#### Work item
Among the entries, find the lines with the string "teddy" and report them.

#### Information shown
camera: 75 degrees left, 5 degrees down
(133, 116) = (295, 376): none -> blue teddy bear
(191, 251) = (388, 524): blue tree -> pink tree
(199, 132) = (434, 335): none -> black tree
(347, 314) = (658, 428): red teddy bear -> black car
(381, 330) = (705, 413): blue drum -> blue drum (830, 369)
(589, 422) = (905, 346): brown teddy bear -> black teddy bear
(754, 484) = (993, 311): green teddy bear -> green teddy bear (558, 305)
* * *
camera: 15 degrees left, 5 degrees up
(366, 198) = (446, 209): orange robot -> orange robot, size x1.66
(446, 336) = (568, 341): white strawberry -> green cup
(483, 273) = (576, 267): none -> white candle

#### Response
(133, 116) = (295, 376): none -> blue teddy bear
(347, 314) = (658, 428): red teddy bear -> black car
(589, 422) = (905, 346): brown teddy bear -> black teddy bear
(754, 484) = (993, 311): green teddy bear -> green teddy bear (558, 305)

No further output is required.